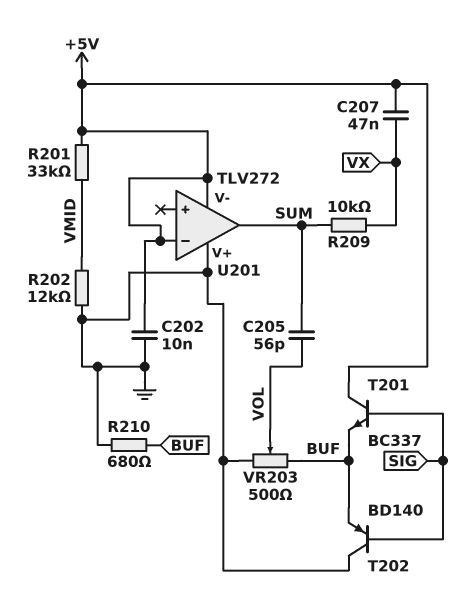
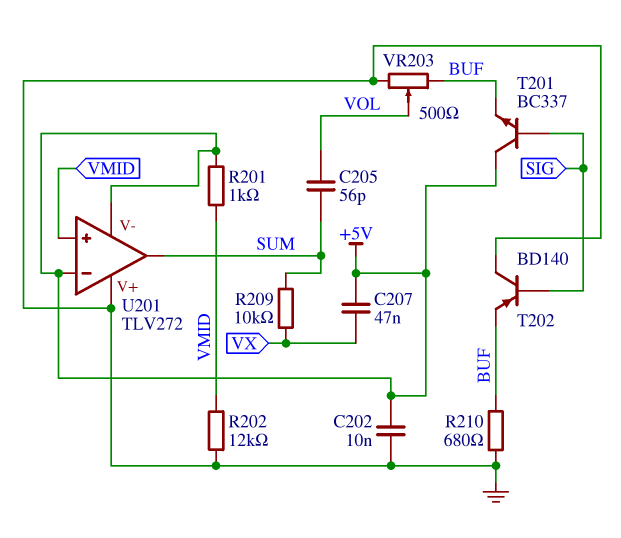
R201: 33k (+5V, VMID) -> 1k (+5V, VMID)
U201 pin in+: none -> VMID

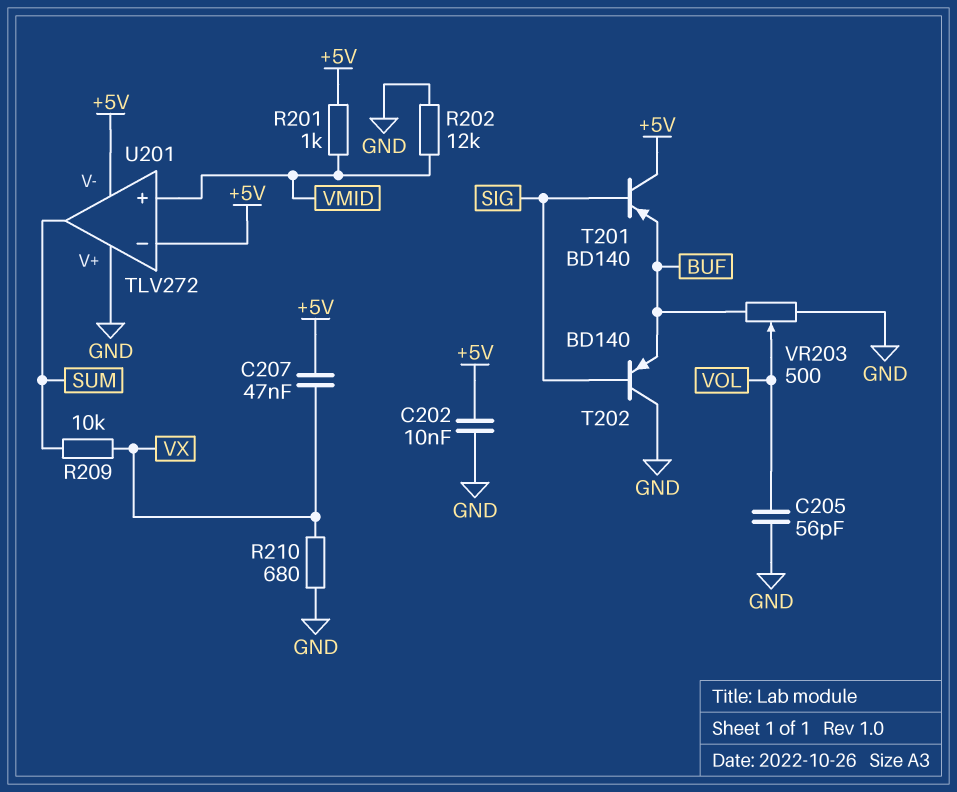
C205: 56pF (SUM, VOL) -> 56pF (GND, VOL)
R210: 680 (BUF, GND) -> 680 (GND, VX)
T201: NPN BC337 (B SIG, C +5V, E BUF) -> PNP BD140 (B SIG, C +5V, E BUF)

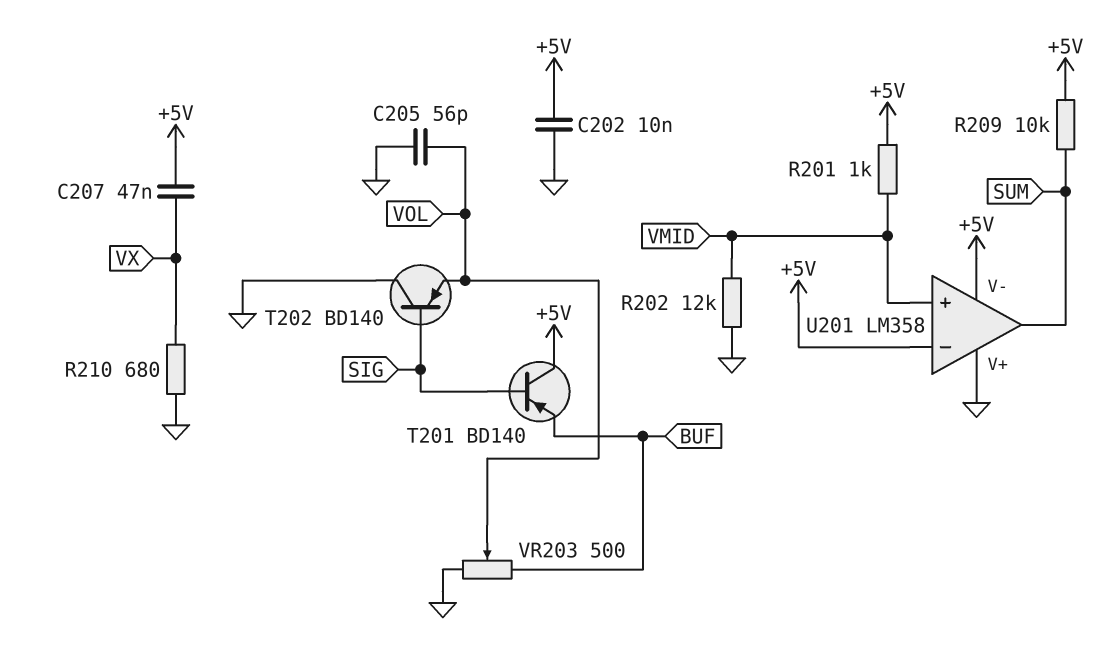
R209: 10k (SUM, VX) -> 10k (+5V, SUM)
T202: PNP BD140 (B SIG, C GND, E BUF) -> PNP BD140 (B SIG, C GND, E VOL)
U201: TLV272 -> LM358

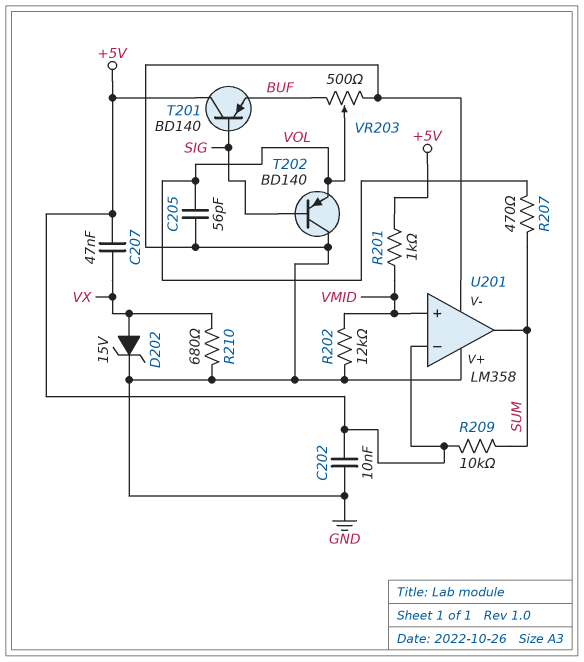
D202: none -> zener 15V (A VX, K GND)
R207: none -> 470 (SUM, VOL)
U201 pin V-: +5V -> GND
##########
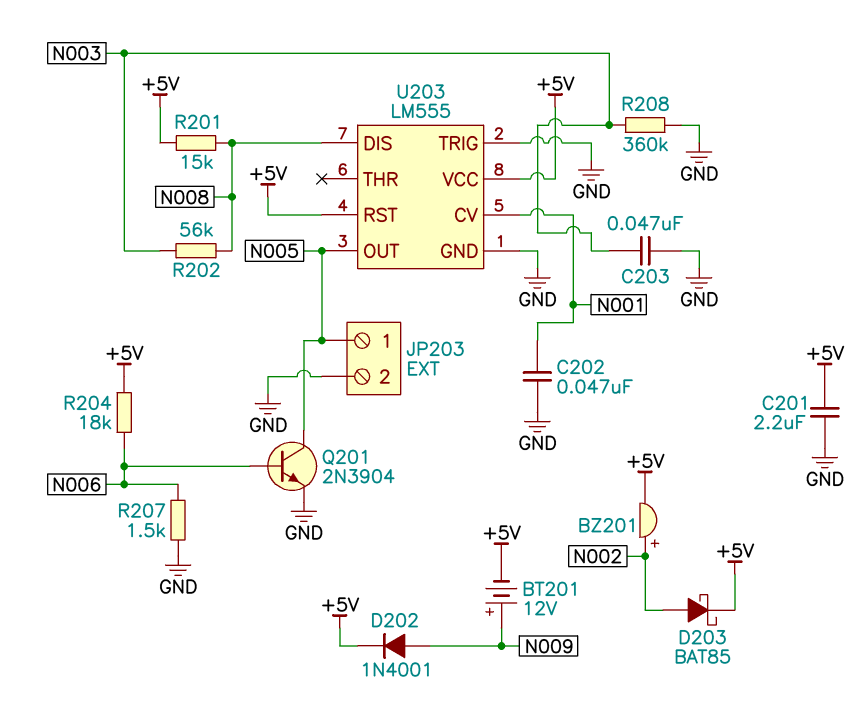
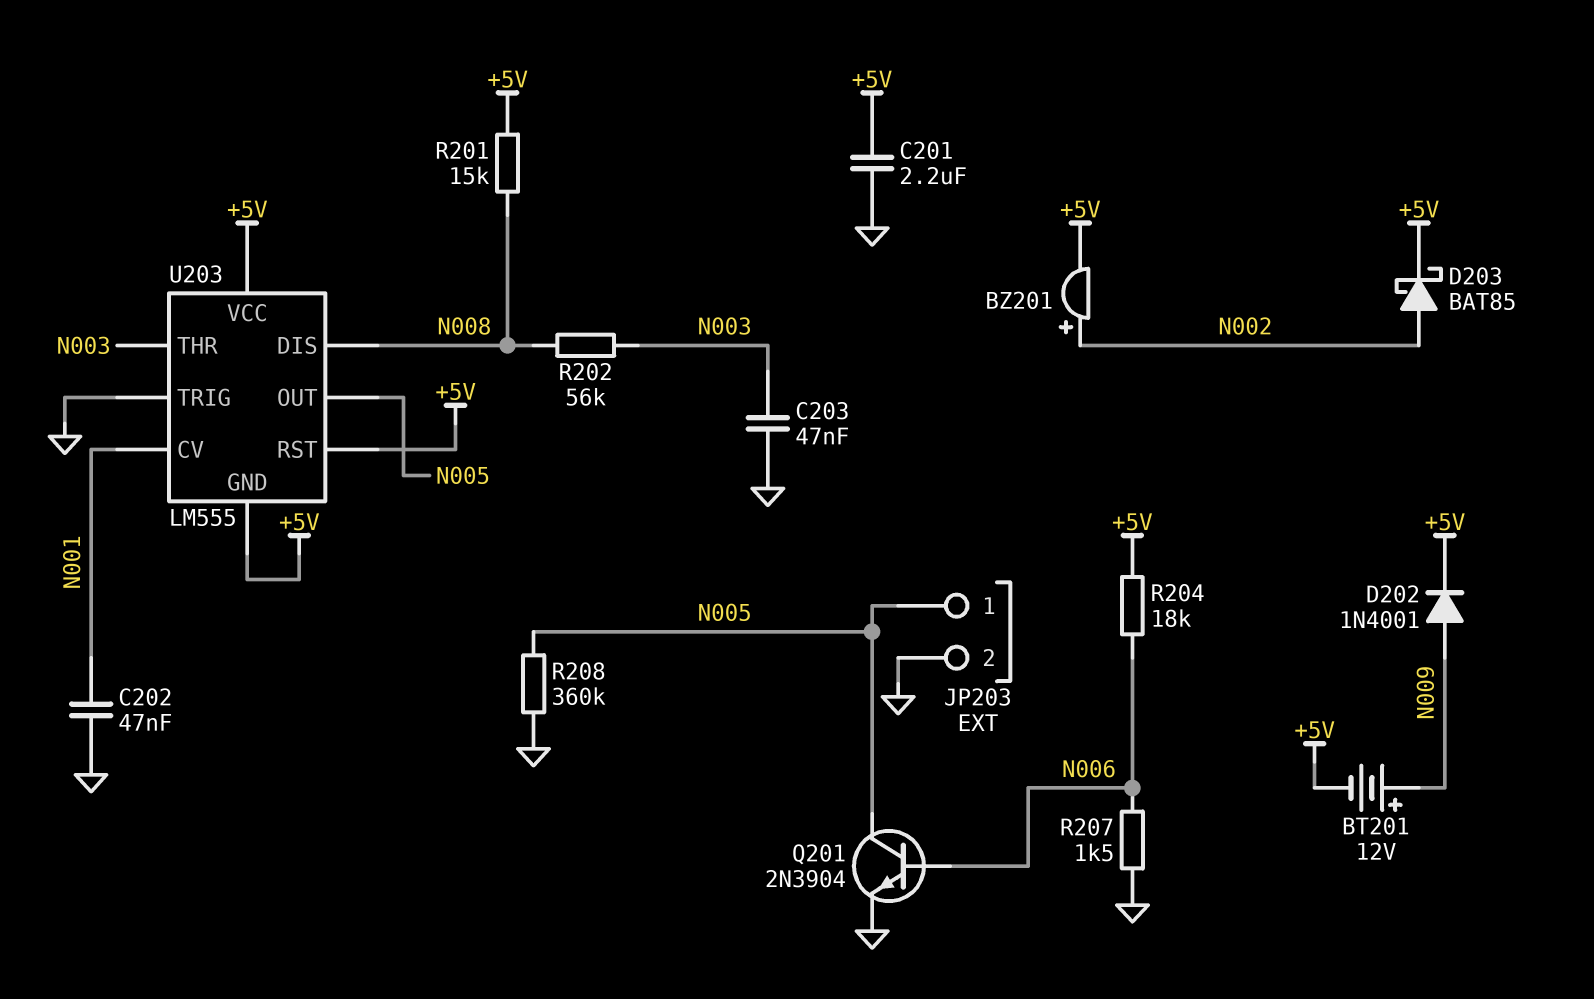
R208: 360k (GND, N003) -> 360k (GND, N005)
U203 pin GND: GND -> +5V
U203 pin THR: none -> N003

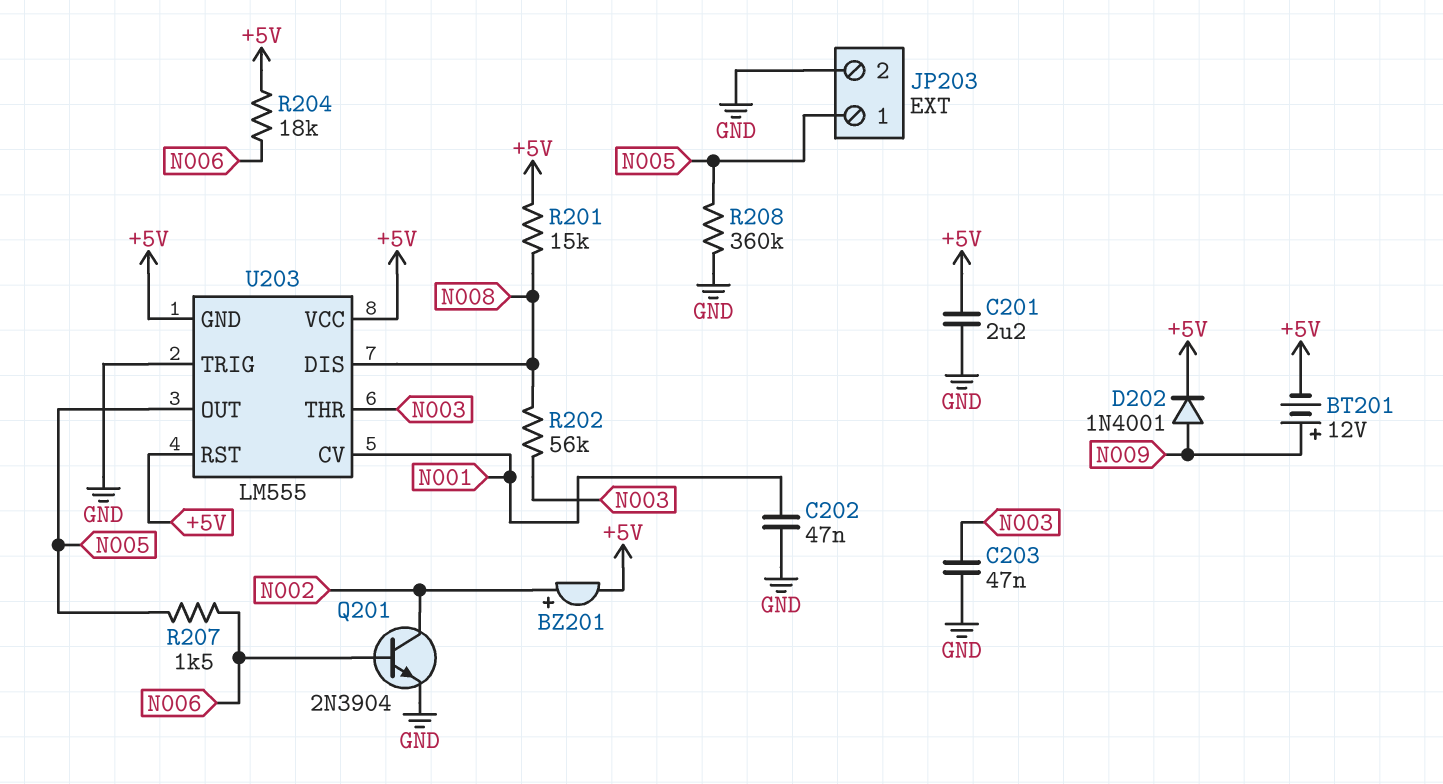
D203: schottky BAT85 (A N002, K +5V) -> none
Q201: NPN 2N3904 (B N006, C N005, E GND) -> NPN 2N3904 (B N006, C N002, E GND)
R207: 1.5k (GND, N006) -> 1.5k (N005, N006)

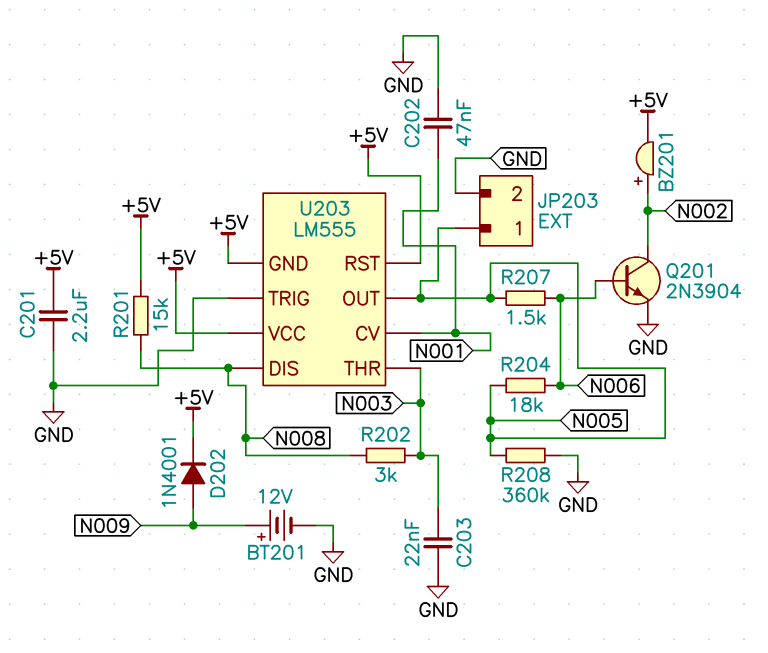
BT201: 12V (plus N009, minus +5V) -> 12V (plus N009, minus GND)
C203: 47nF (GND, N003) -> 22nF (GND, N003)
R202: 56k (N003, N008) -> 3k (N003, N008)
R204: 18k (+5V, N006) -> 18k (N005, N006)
##########
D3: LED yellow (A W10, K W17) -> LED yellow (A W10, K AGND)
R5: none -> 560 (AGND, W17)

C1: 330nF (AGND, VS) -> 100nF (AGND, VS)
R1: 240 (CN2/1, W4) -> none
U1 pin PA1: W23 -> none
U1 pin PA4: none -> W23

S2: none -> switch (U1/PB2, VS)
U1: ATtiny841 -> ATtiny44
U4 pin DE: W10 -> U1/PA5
##########
What the task requires = Take only the lines above from the one that has "R201: 33k (+5V, VMID) -> 1k (+5V, VMID)" through the one that has "U201 pin V-: +5V -> GND" and reproduce them exactly, omitting any pictures.

Exercise solution =
R201: 33k (+5V, VMID) -> 1k (+5V, VMID)
U201 pin in+: none -> VMID

C205: 56pF (SUM, VOL) -> 56pF (GND, VOL)
R210: 680 (BUF, GND) -> 680 (GND, VX)
T201: NPN BC337 (B SIG, C +5V, E BUF) -> PNP BD140 (B SIG, C +5V, E BUF)

R209: 10k (SUM, VX) -> 10k (+5V, SUM)
T202: PNP BD140 (B SIG, C GND, E BUF) -> PNP BD140 (B SIG, C GND, E VOL)
U201: TLV272 -> LM358

D202: none -> zener 15V (A VX, K GND)
R207: none -> 470 (SUM, VOL)
U201 pin V-: +5V -> GND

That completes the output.